What you should do: Look through the data below for the line with "D5: diode 1N4007" and the line with "R2: 3k (RESET, VS) -> 6.8k (RESET, VS)", then output those two and all lines in between, exactly as written.

(Edit difference data)
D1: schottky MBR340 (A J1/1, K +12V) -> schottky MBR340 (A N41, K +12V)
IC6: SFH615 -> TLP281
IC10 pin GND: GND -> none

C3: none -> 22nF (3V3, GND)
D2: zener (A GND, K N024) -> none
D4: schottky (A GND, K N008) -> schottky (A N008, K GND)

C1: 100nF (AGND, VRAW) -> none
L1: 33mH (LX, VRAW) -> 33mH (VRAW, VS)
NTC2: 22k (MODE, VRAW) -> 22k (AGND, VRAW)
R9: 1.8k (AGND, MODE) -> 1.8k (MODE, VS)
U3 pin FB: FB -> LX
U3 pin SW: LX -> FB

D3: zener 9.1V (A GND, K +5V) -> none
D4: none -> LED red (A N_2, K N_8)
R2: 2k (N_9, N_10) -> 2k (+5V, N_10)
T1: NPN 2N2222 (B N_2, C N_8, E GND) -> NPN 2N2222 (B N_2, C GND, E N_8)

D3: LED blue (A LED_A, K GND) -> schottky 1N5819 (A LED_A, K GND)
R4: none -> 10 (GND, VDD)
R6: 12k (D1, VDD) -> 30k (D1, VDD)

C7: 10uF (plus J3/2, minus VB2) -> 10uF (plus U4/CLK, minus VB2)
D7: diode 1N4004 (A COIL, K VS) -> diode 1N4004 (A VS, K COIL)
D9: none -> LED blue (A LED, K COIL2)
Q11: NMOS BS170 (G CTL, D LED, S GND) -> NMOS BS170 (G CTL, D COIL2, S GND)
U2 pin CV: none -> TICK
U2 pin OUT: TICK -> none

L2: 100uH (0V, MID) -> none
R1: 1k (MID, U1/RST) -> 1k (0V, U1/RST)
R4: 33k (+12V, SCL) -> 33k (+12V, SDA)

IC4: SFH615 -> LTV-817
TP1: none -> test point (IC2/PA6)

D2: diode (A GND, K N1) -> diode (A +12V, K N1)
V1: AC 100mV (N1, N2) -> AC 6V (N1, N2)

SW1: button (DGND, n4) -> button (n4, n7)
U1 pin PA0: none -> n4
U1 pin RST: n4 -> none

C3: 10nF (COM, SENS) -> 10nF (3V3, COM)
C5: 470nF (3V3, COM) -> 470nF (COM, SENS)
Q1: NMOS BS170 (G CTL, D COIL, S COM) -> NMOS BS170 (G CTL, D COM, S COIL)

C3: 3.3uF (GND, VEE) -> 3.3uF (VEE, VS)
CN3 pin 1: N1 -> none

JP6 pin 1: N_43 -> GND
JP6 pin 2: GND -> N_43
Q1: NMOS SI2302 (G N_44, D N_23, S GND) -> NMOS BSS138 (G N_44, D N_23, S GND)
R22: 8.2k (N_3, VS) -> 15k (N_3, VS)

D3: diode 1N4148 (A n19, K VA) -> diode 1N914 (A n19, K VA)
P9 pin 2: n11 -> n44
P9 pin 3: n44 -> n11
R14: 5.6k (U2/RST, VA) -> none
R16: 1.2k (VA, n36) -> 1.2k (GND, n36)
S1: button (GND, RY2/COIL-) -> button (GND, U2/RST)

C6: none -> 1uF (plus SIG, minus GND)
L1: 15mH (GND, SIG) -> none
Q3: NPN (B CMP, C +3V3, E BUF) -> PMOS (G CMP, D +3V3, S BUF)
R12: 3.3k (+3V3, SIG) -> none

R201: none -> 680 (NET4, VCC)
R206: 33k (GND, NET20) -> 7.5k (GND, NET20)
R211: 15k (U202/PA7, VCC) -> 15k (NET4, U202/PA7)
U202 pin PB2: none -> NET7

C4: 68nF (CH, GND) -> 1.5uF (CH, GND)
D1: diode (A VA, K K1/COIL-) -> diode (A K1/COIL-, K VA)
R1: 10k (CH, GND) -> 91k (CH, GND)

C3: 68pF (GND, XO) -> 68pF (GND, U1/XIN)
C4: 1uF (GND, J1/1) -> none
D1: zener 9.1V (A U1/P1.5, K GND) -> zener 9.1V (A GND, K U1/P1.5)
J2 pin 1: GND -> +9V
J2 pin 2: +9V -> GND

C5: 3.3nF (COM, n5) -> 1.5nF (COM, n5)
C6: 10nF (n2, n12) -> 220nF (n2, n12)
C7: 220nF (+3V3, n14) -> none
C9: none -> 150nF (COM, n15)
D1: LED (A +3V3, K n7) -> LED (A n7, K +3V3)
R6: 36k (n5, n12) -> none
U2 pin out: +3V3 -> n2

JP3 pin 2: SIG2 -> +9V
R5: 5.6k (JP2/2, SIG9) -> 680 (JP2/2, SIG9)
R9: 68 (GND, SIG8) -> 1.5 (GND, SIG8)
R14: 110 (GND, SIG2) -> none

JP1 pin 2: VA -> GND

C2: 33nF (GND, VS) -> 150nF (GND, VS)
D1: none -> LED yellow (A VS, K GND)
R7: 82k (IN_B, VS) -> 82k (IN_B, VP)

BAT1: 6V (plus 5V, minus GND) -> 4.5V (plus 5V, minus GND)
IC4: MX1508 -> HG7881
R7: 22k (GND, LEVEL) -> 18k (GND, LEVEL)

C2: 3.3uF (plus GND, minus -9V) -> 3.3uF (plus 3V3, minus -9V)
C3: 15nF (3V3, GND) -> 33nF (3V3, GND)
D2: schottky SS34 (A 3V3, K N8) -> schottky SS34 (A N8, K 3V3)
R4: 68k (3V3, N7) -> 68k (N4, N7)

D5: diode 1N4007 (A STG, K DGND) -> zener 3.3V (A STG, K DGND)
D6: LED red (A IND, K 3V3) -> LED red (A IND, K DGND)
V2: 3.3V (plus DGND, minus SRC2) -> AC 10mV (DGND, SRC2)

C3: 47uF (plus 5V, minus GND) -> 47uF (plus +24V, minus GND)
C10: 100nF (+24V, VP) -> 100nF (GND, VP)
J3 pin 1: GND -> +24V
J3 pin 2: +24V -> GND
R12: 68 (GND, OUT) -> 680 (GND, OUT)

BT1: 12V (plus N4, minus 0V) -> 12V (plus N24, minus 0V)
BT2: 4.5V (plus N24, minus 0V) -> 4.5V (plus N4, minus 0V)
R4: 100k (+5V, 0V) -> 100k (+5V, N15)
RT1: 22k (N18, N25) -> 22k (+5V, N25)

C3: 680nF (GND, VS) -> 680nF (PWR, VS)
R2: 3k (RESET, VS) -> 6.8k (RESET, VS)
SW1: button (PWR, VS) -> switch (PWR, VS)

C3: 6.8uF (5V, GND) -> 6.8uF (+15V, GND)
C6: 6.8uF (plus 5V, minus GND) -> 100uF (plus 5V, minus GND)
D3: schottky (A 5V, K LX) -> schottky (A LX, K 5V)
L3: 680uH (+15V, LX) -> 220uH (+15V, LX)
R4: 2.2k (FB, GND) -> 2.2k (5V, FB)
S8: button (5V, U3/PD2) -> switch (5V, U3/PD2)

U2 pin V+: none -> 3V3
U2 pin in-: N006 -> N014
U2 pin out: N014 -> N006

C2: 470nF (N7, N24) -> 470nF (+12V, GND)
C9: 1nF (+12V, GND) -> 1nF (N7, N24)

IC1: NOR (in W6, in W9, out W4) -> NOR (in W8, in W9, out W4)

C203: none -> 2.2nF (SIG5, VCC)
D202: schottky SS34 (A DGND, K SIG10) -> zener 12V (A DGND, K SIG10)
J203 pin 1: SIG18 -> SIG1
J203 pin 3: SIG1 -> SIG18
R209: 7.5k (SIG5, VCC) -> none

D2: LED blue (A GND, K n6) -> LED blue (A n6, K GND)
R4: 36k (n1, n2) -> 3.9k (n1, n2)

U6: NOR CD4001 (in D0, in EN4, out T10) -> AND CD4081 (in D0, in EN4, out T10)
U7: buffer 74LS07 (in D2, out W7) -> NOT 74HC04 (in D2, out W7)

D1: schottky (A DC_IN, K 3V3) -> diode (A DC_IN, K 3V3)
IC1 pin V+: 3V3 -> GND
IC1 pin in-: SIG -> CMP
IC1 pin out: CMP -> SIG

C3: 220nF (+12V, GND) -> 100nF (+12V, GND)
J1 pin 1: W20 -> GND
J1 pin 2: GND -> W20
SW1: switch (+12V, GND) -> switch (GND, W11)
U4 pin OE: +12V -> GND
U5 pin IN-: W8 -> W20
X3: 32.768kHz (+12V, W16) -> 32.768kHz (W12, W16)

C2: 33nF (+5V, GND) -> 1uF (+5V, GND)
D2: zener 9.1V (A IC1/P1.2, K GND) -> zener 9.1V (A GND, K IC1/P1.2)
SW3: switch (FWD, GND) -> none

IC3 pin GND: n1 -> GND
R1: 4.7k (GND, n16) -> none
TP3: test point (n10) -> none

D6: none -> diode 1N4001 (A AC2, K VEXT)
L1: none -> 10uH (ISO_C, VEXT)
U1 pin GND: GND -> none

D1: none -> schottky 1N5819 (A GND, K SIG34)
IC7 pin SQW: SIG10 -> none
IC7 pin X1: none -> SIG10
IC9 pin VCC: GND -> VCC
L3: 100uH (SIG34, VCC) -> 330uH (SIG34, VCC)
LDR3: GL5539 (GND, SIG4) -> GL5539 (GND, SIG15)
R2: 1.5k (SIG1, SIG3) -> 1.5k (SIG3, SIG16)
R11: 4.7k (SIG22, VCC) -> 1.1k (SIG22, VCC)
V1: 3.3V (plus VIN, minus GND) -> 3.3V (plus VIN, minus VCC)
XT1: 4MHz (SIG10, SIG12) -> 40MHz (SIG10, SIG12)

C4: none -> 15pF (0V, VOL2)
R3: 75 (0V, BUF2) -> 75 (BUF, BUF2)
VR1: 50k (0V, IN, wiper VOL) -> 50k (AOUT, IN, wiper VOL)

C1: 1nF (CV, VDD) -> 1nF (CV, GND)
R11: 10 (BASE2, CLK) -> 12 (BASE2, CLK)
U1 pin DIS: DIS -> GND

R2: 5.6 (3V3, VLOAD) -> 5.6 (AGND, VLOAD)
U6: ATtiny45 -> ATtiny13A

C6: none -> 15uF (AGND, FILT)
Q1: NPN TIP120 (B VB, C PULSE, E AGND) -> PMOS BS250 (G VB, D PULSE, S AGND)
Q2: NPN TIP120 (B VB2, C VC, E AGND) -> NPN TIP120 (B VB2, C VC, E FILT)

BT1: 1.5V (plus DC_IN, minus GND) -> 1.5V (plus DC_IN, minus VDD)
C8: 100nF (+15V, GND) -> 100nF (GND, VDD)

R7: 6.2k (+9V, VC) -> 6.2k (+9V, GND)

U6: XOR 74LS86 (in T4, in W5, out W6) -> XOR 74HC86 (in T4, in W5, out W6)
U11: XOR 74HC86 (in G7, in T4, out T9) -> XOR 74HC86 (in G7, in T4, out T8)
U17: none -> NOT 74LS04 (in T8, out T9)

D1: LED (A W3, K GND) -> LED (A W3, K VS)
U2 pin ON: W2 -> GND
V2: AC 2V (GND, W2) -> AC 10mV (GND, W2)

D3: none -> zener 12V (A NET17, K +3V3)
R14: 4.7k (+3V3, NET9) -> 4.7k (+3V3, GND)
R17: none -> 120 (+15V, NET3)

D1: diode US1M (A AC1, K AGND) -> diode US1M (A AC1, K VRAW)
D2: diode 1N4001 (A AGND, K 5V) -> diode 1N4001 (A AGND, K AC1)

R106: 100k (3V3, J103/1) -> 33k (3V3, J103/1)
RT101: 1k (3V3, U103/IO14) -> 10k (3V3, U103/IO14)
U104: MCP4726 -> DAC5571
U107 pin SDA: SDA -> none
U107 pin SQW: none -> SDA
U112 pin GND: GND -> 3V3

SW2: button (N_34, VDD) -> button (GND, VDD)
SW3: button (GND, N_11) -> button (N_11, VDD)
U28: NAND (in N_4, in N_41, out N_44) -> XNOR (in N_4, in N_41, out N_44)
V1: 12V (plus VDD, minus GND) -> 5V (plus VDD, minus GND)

Written answer:
D5: diode 1N4007 (A STG, K DGND) -> zener 3.3V (A STG, K DGND)
D6: LED red (A IND, K 3V3) -> LED red (A IND, K DGND)
V2: 3.3V (plus DGND, minus SRC2) -> AC 10mV (DGND, SRC2)

C3: 47uF (plus 5V, minus GND) -> 47uF (plus +24V, minus GND)
C10: 100nF (+24V, VP) -> 100nF (GND, VP)
J3 pin 1: GND -> +24V
J3 pin 2: +24V -> GND
R12: 68 (GND, OUT) -> 680 (GND, OUT)

BT1: 12V (plus N4, minus 0V) -> 12V (plus N24, minus 0V)
BT2: 4.5V (plus N24, minus 0V) -> 4.5V (plus N4, minus 0V)
R4: 100k (+5V, 0V) -> 100k (+5V, N15)
RT1: 22k (N18, N25) -> 22k (+5V, N25)

C3: 680nF (GND, VS) -> 680nF (PWR, VS)
R2: 3k (RESET, VS) -> 6.8k (RESET, VS)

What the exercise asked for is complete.